> WHAT NEEDS TO BE DONE
Drop the images; return everything else in the listing below exactly.

== DATA SHOWN ==

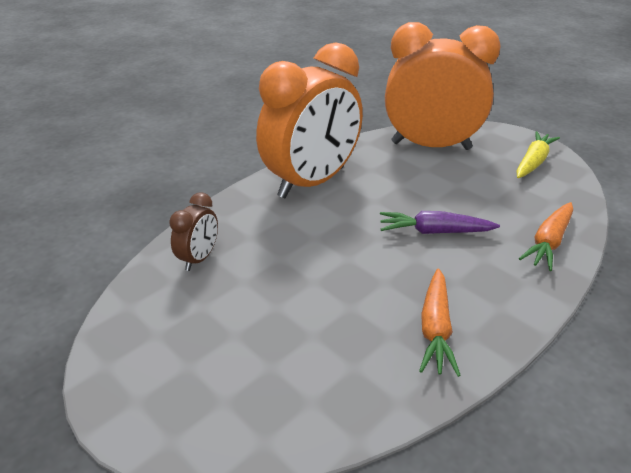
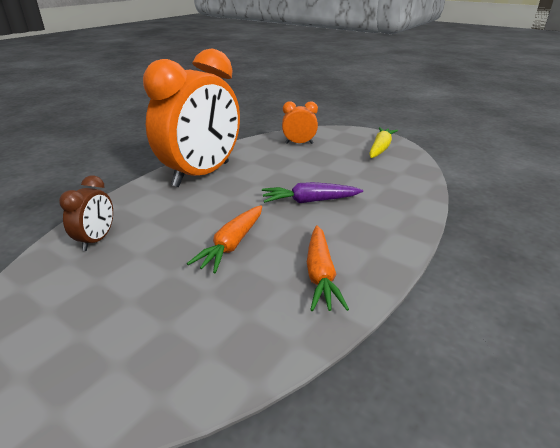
camera: 10 degrees left, 5 degrees down
orange clock [385,22,501,150] -> orange clock [282,101,318,144], size x0.43
orange carrot [519,202,573,271] -> orange carrot moved to [187,205,262,273]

===

> EXERCISE OUTPUT
camera: 10 degrees left, 5 degrees down
orange clock [385,22,501,150] -> orange clock [282,101,318,144], size x0.43
orange carrot [519,202,573,271] -> orange carrot moved to [187,205,262,273]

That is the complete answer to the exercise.